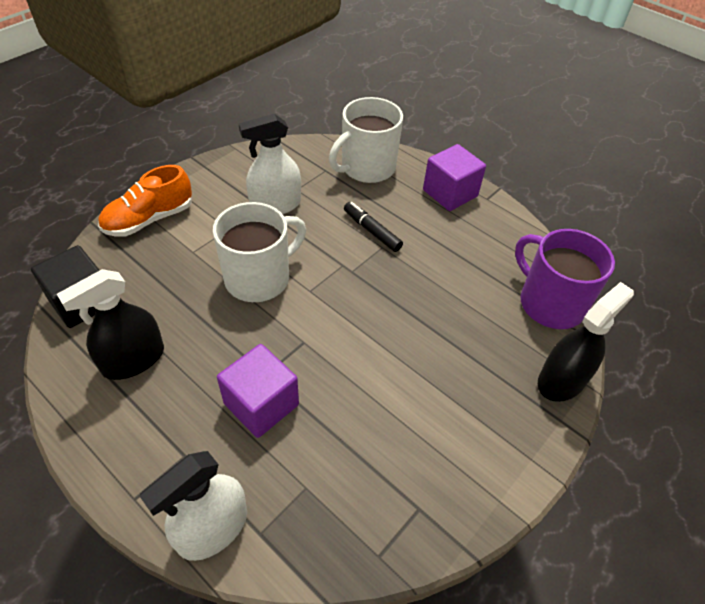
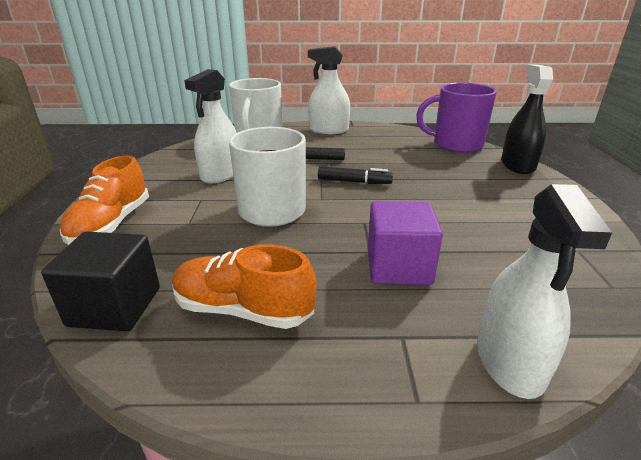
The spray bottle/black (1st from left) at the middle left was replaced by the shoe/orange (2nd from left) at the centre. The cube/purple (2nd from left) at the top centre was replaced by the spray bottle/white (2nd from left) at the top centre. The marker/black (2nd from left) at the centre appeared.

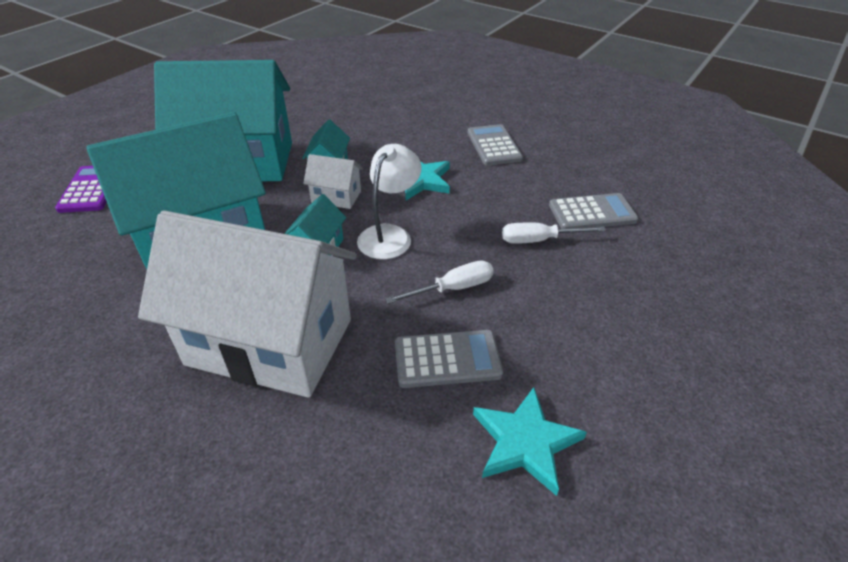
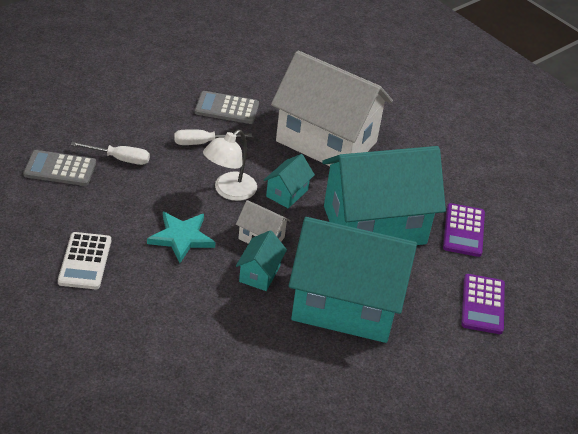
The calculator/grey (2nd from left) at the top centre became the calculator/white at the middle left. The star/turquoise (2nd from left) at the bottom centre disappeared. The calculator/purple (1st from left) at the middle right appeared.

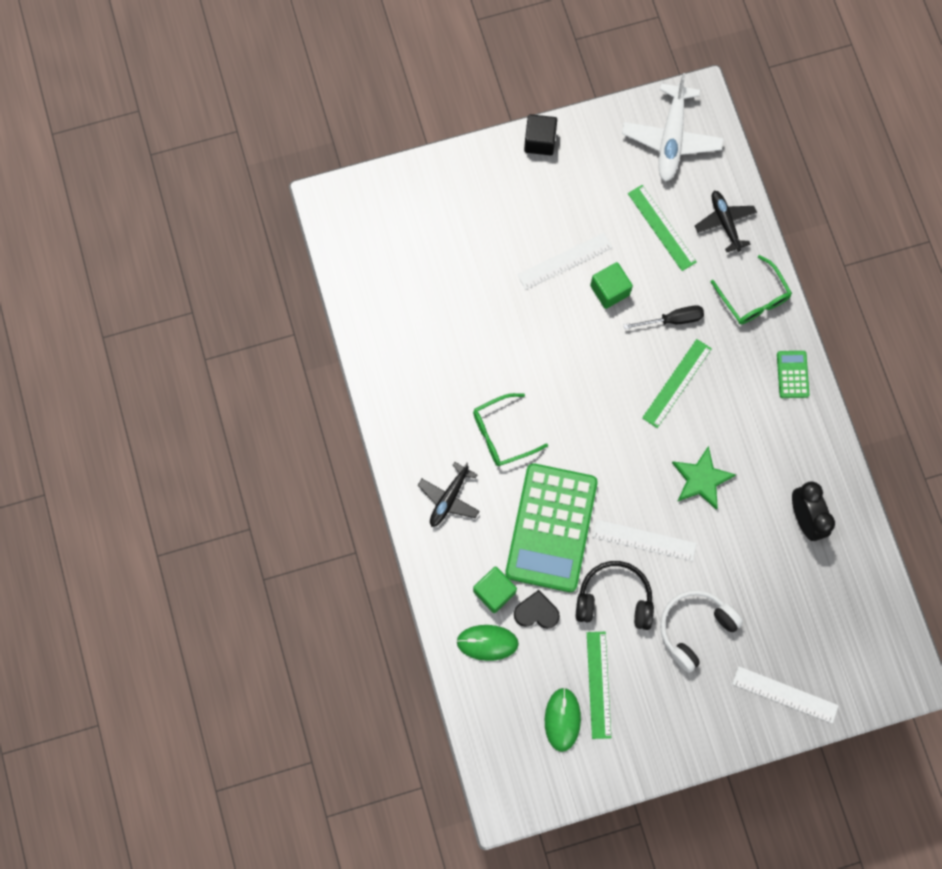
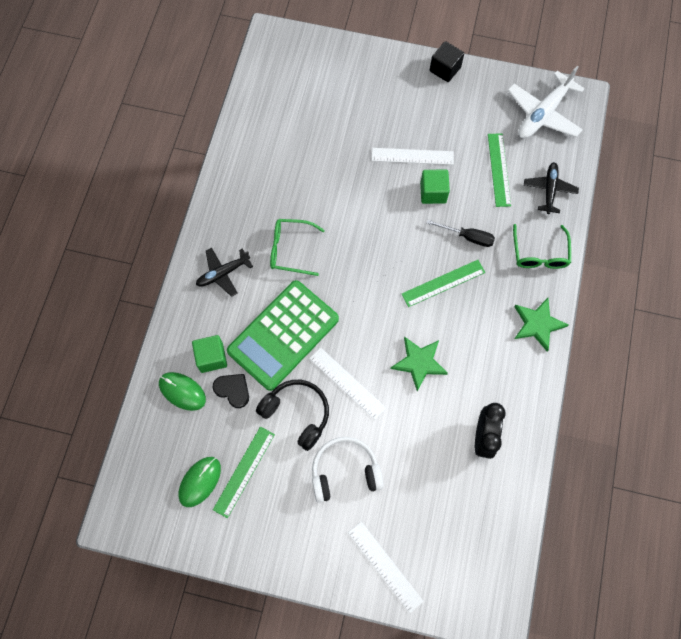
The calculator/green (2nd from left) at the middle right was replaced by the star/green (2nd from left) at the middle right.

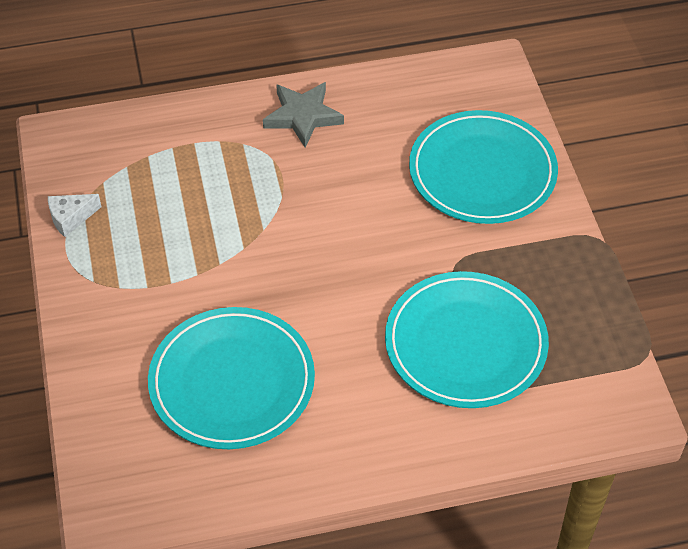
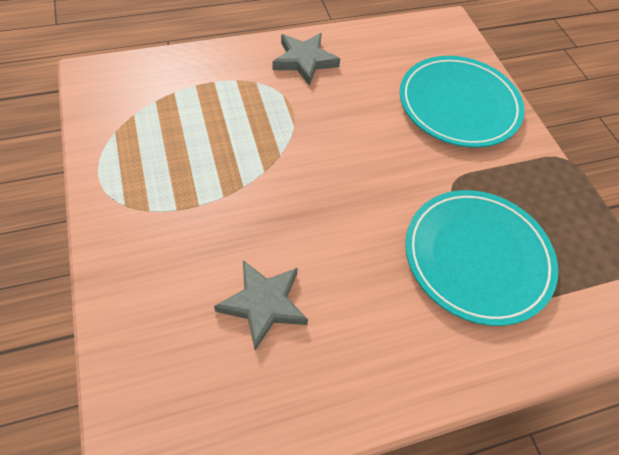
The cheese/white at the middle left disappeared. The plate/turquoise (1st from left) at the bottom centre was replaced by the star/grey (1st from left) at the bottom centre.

────────────────

_TASK_:
Search the material for "purple" and copy each matching line.

_TASK RESPONSE_:
The spray bottle/black (1st from left) at the middle left was replaced by the shoe/orange (2nd from left) at the centre. The cube/purple (2nd from left) at the top centre was replaced by the spray bottle/white (2nd from left) at the top centre. The marker/black (2nd from left) at the centre appeared.
The calculator/grey (2nd from left) at the top centre became the calculator/white at the middle left. The star/turquoise (2nd from left) at the bottom centre disappeared. The calculator/purple (1st from left) at the middle right appeared.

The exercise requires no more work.